EXERCISE BRIEF: If a line in the entries below includes "buffer", show that line.

GIVEN DATA:

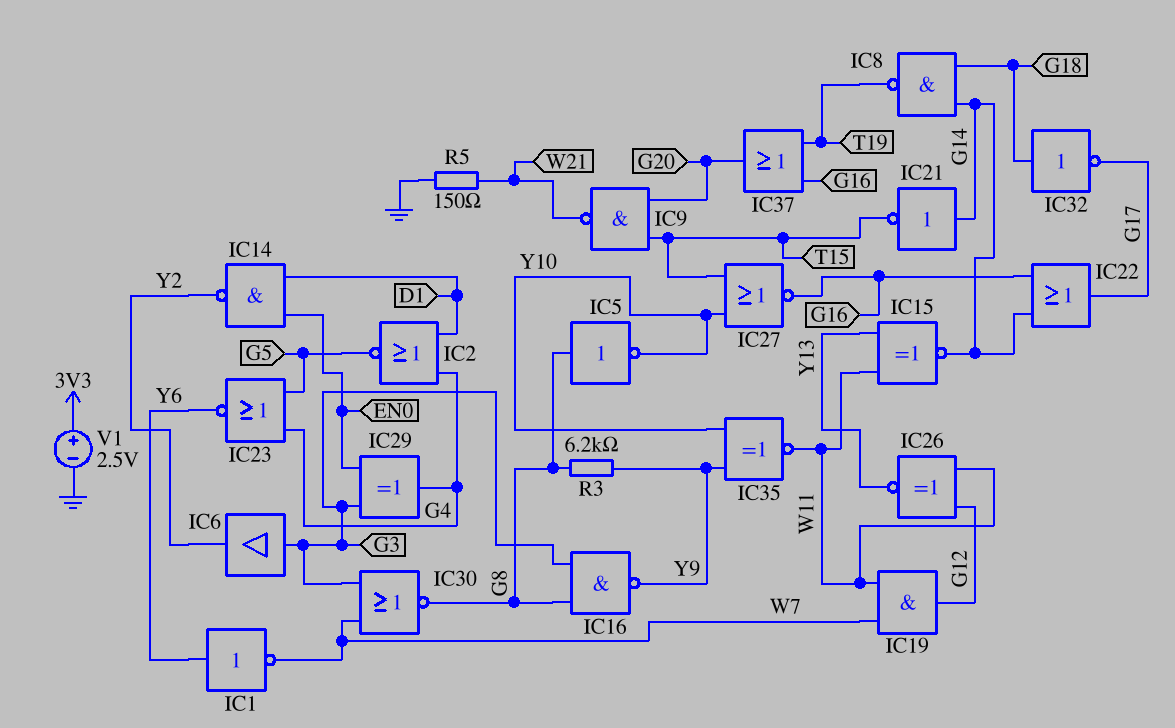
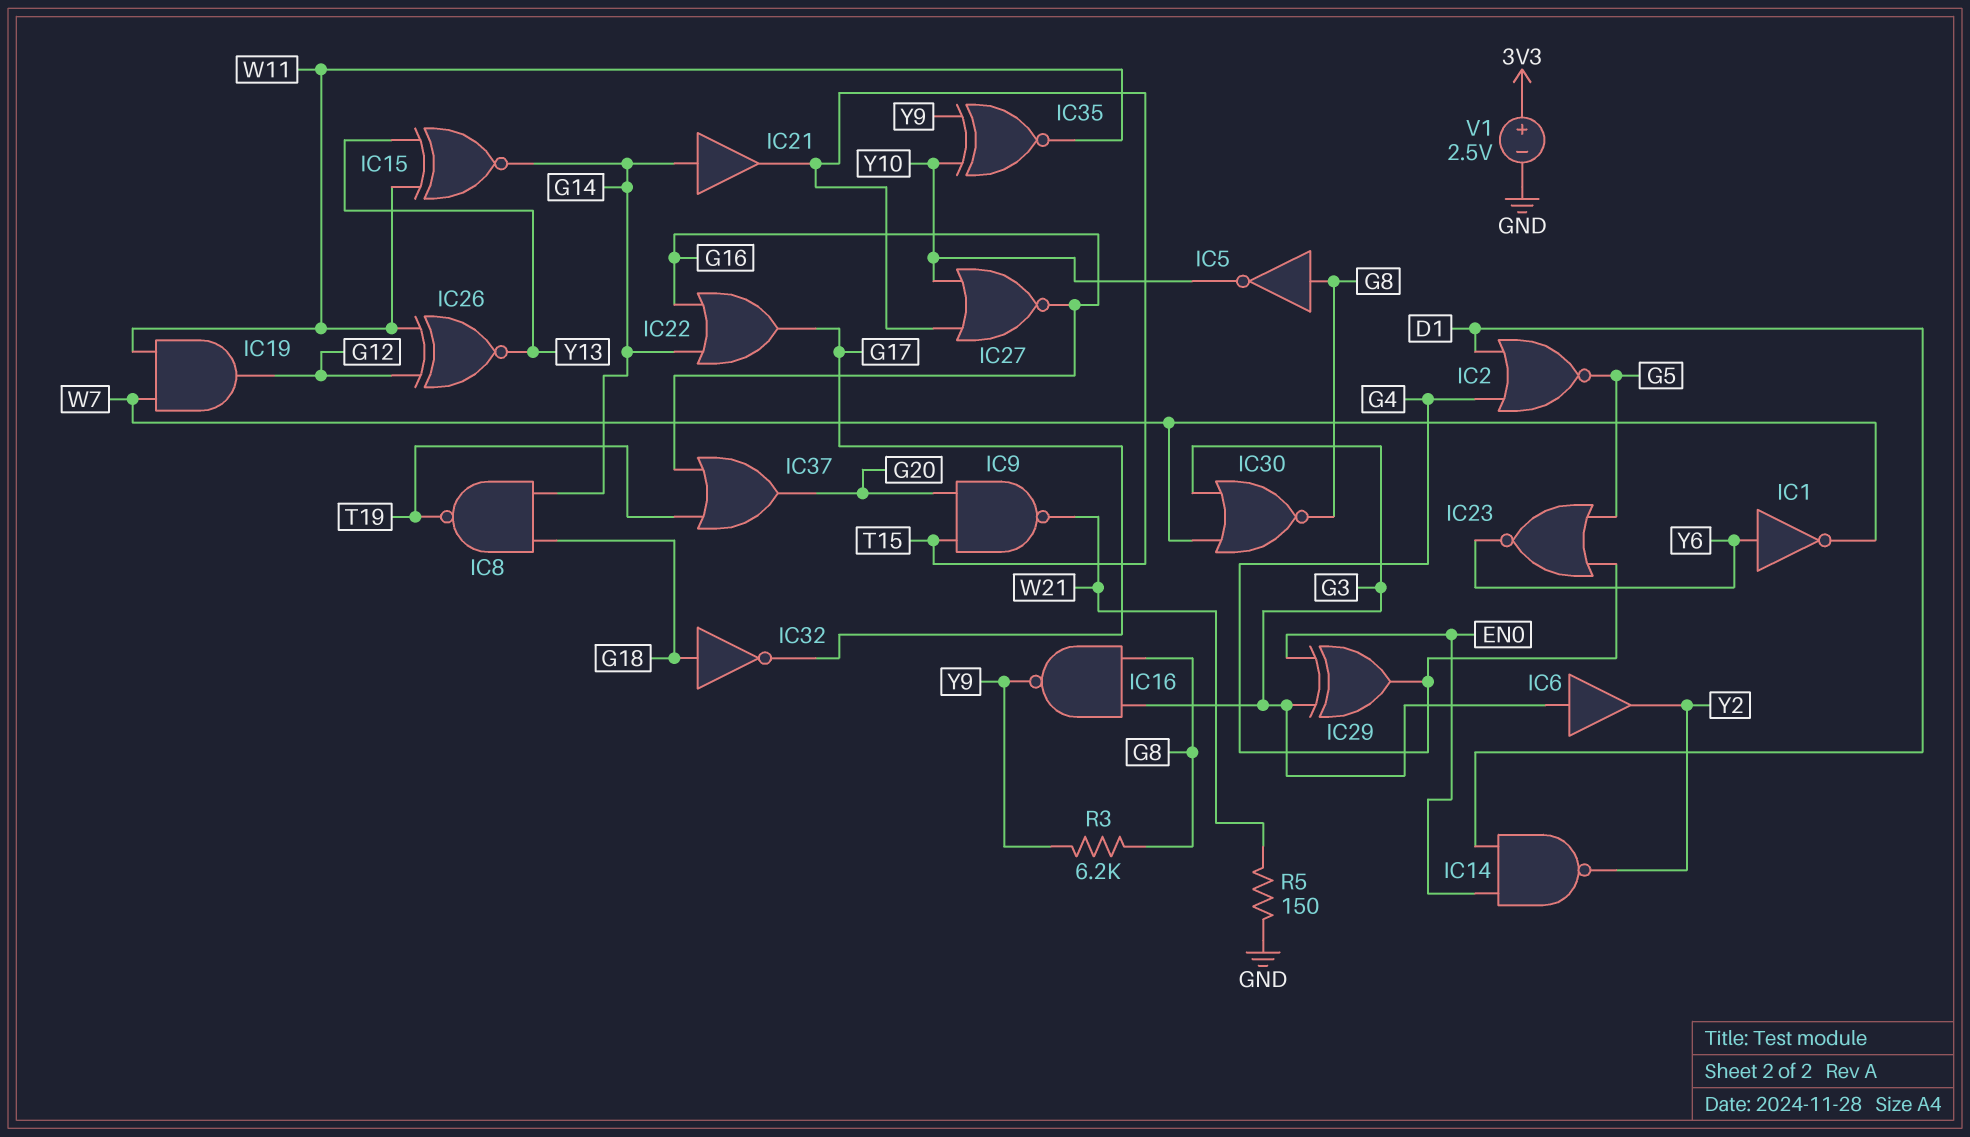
IC21: NOT (in G14, out T15) -> buffer (in G14, out T15)

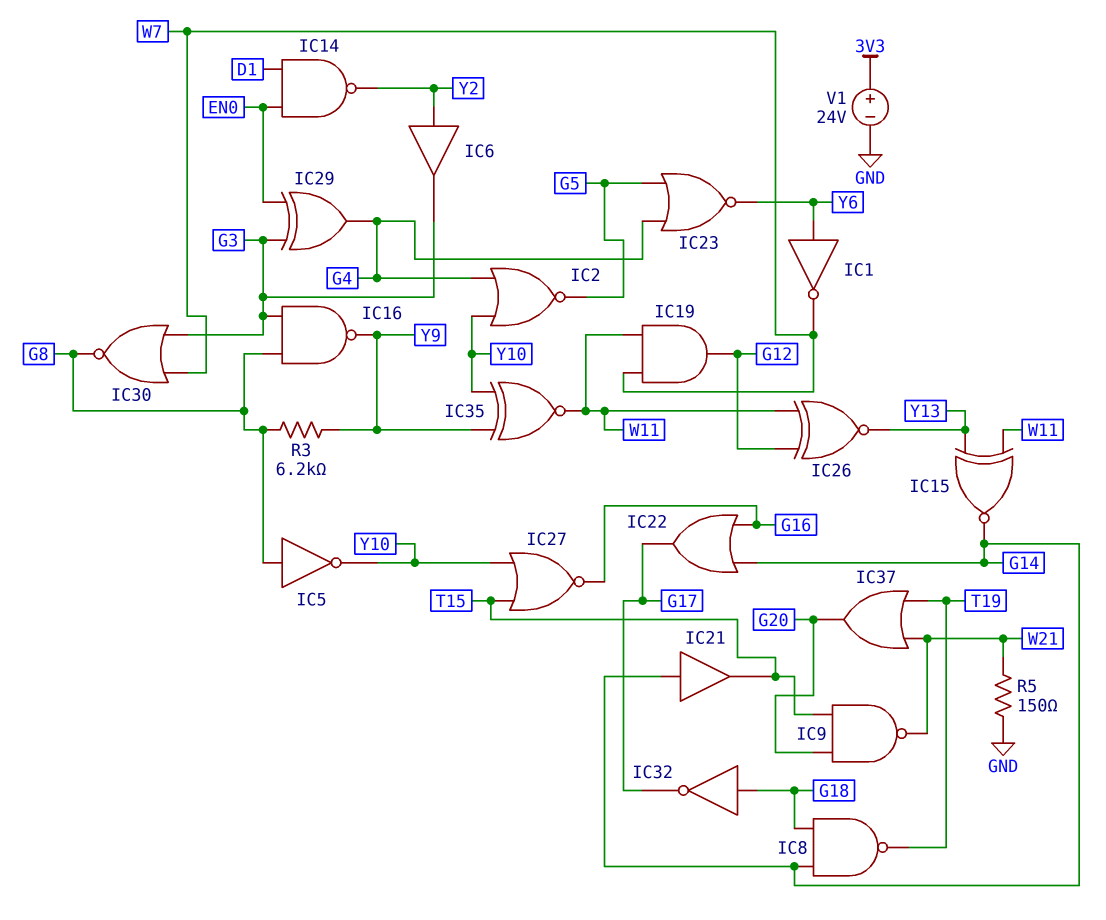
IC2: NOR (in D1, in G4, out G5) -> NOR (in G4, in Y10, out G5)
IC6: buffer (in G3, out Y2) -> buffer (in Y2, out G3)
IC37: OR (in G16, in T19, out G20) -> OR (in T19, in W21, out G20)
V1: 2.5V (plus 3V3, minus GND) -> 24V (plus 3V3, minus GND)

EXERCISE RESPONSE:
IC21: NOT (in G14, out T15) -> buffer (in G14, out T15)
IC6: buffer (in G3, out Y2) -> buffer (in Y2, out G3)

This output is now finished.